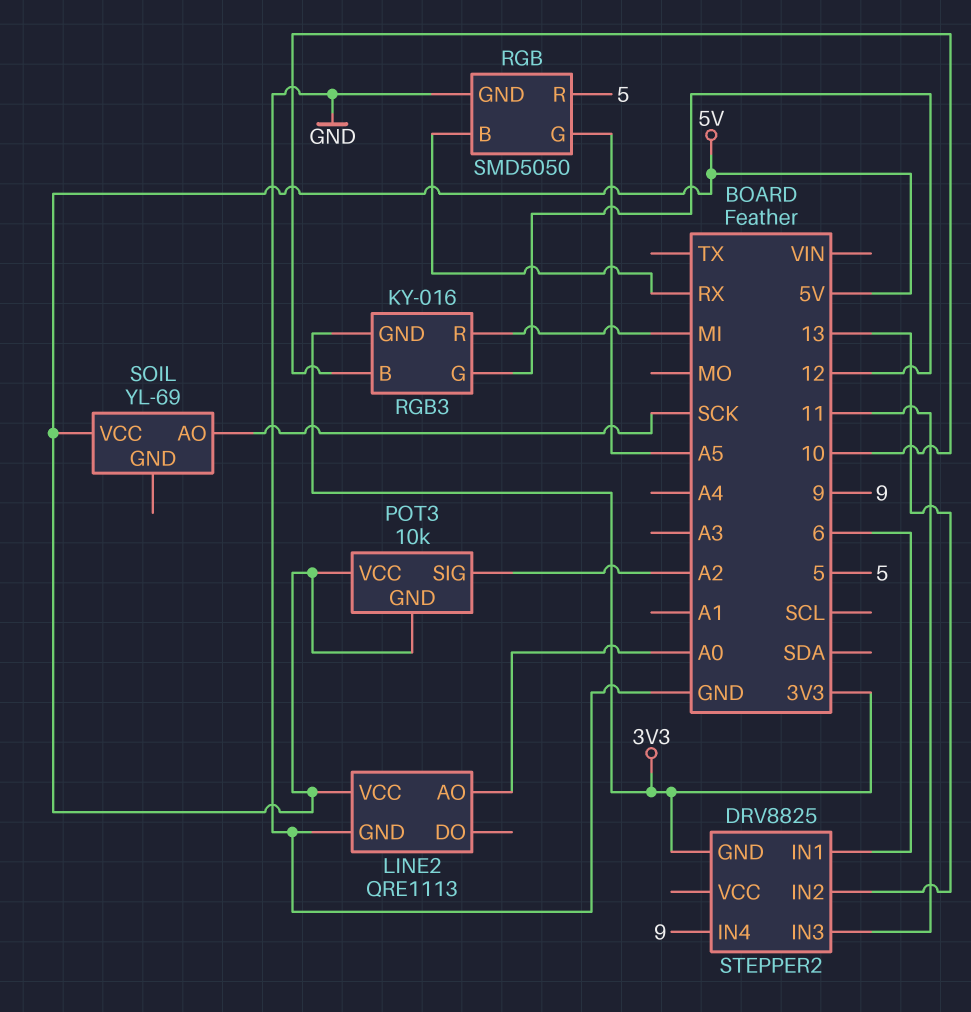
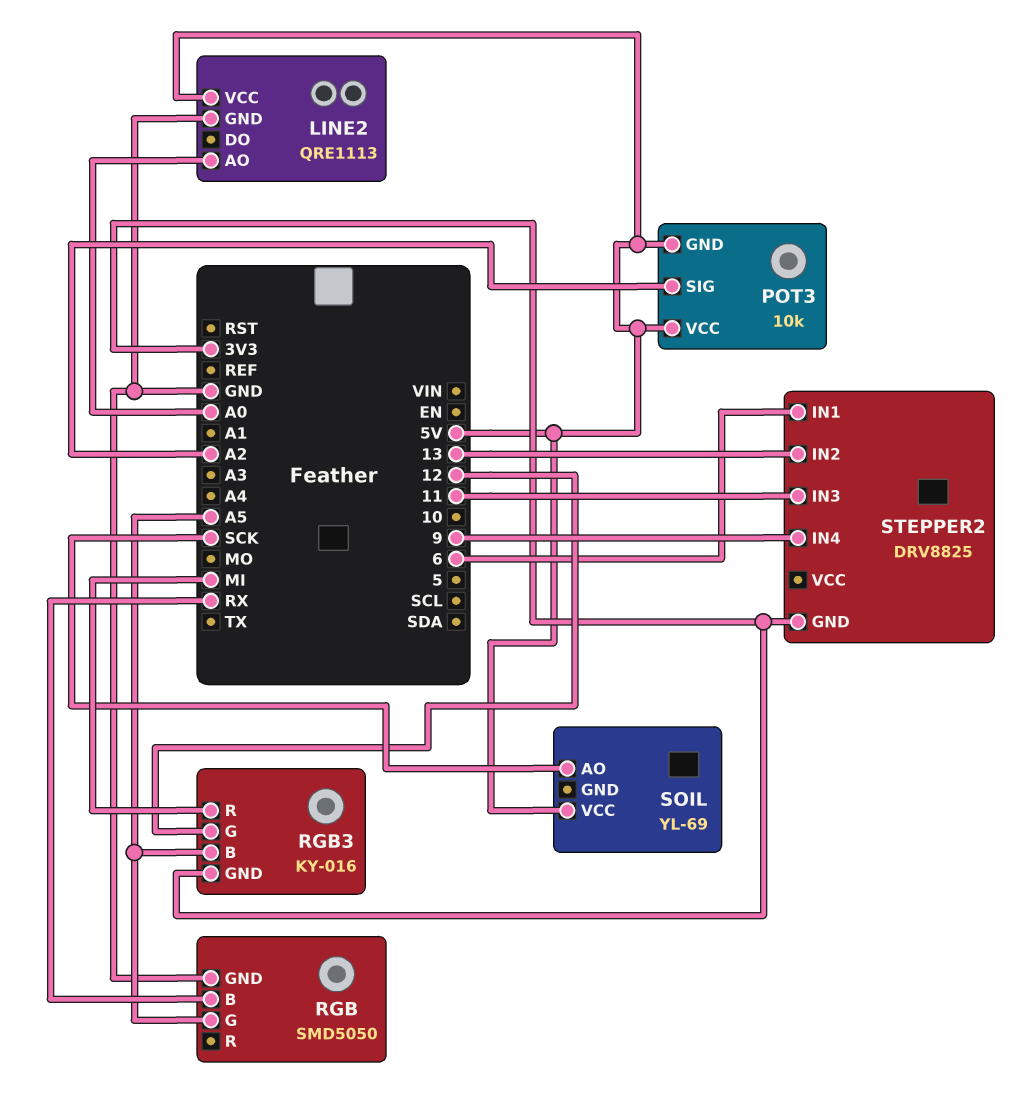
RGB pin R: 5 -> none
RGB3 pin B: 10 -> A5

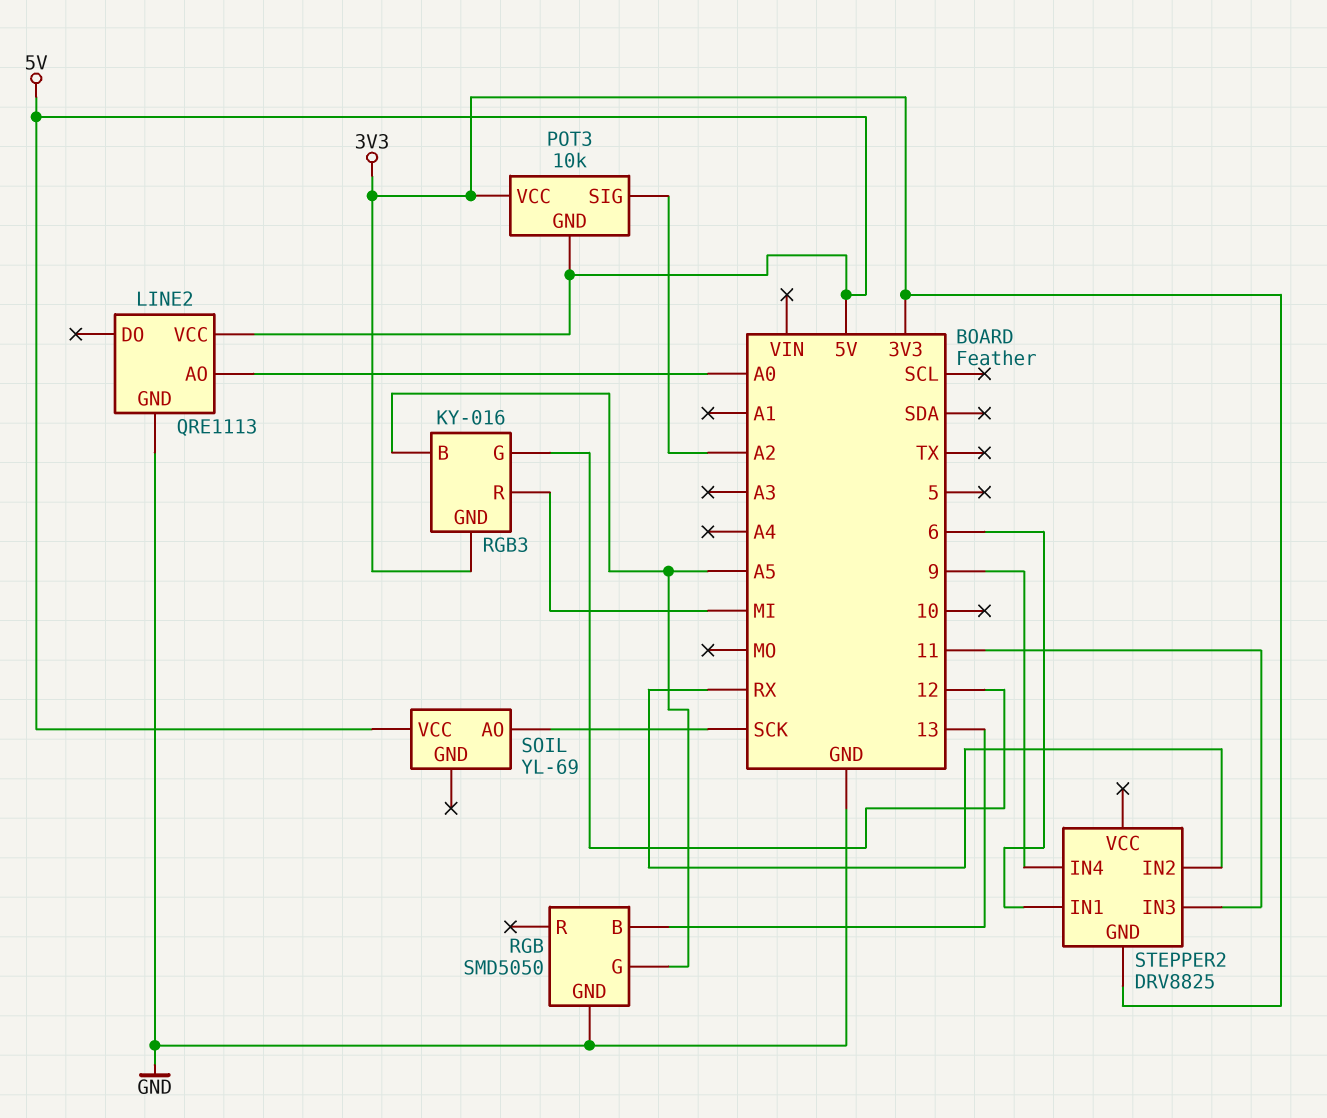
POT3 pin VCC: 5V -> 3V3
RGB pin B: RX -> 13
STEPPER2 pin IN2: 13 -> RX

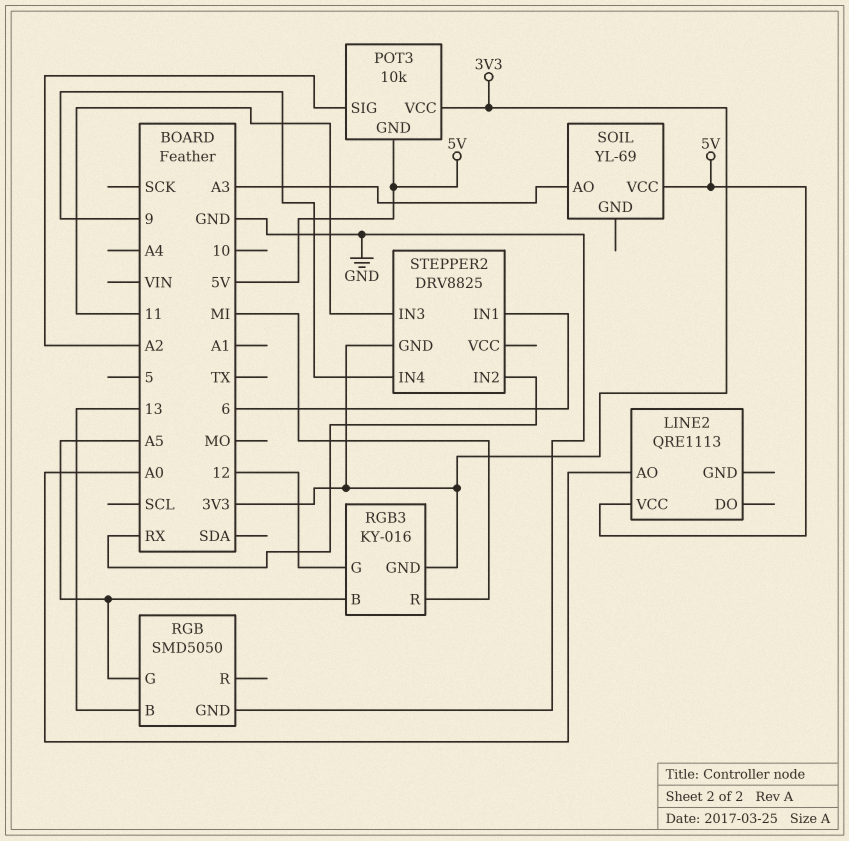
LINE2 pin GND: GND -> none
SOIL pin AO: SCK -> A3

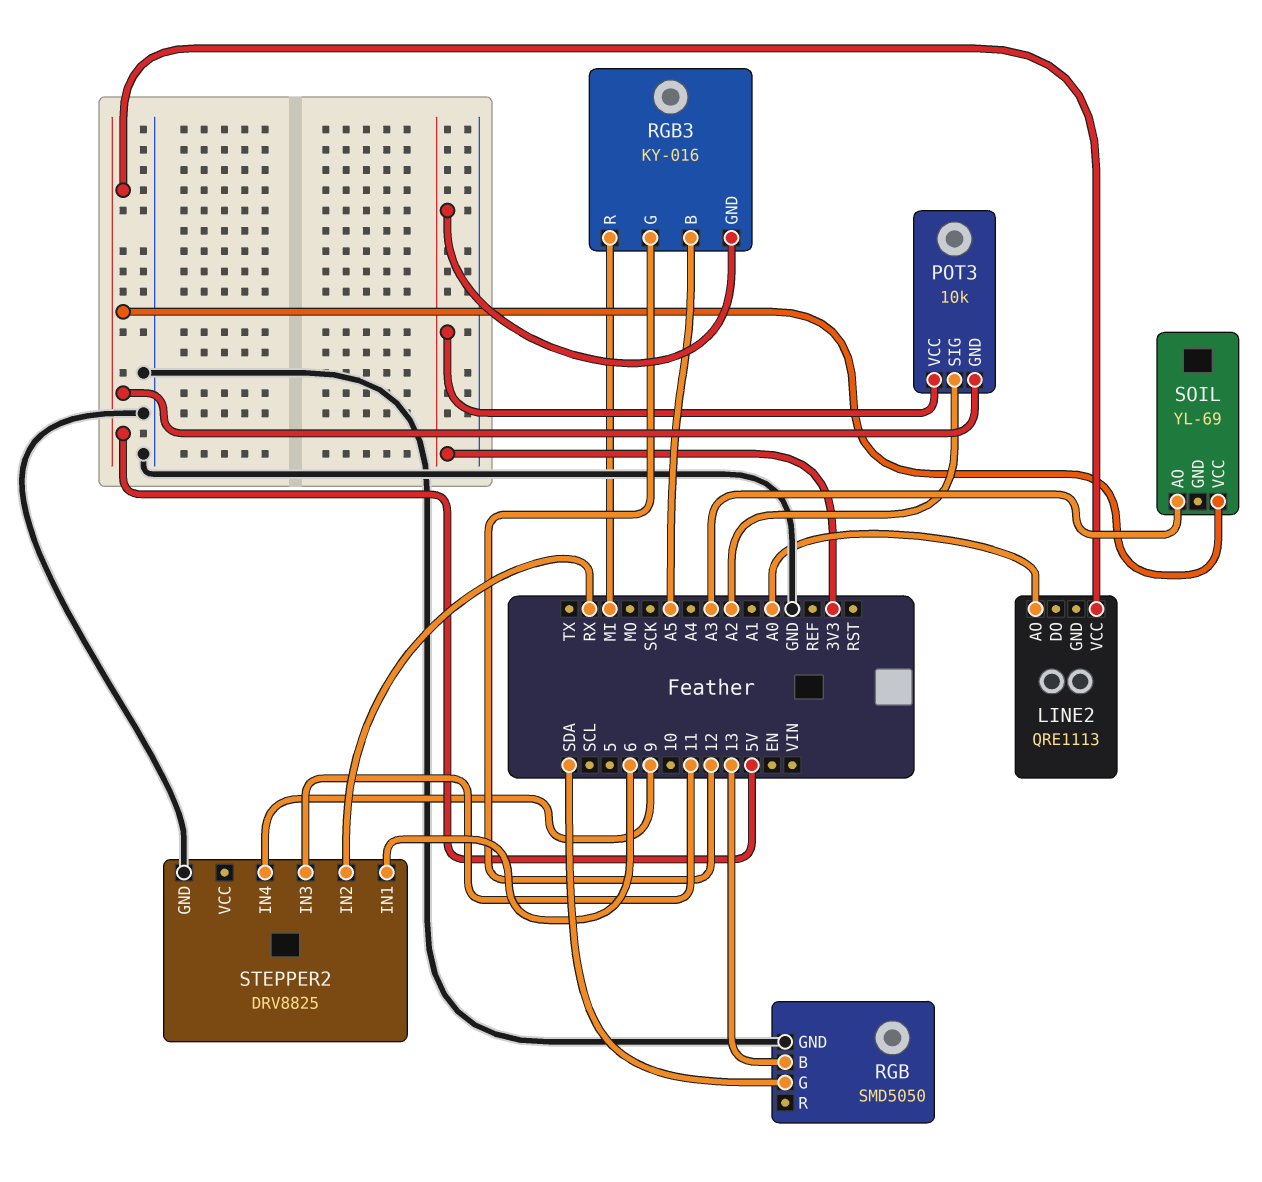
RGB pin G: A5 -> SDA
STEPPER2 pin GND: 3V3 -> GND

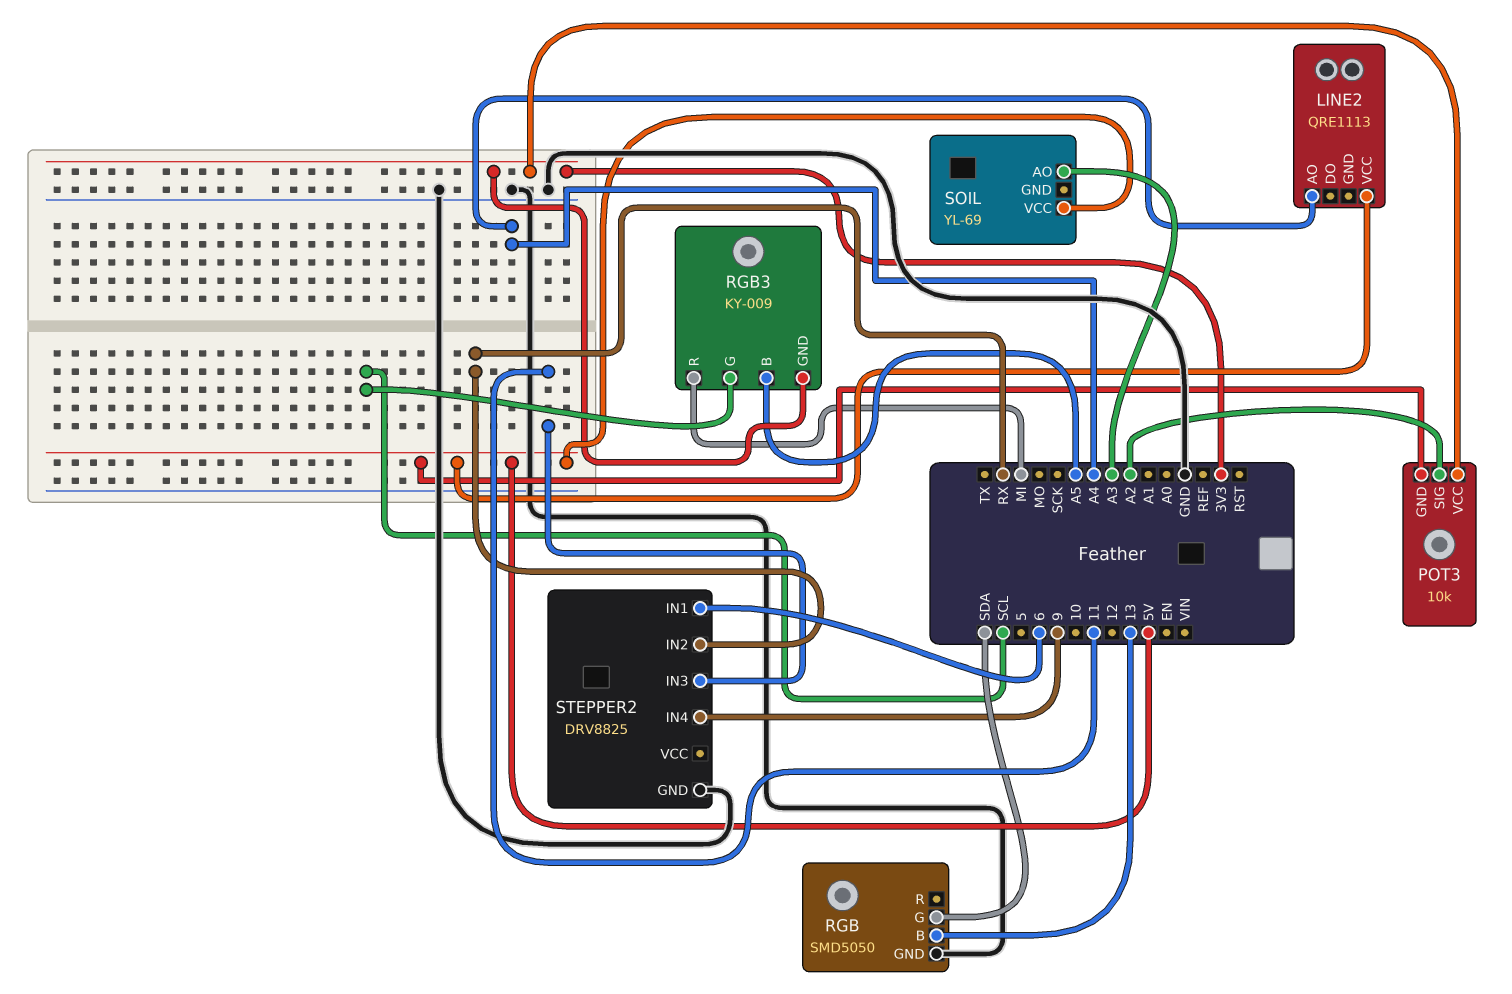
LINE2 pin AO: A0 -> A4
RGB3: KY-016 -> KY-009
RGB3 pin G: 12 -> SCL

= = = = =

EXERCISE REQUIREMENTS:
Using the listing above, pull out all lines that hold the word "none".

ANSWER FOR THE TASK:
RGB pin R: 5 -> none
LINE2 pin GND: GND -> none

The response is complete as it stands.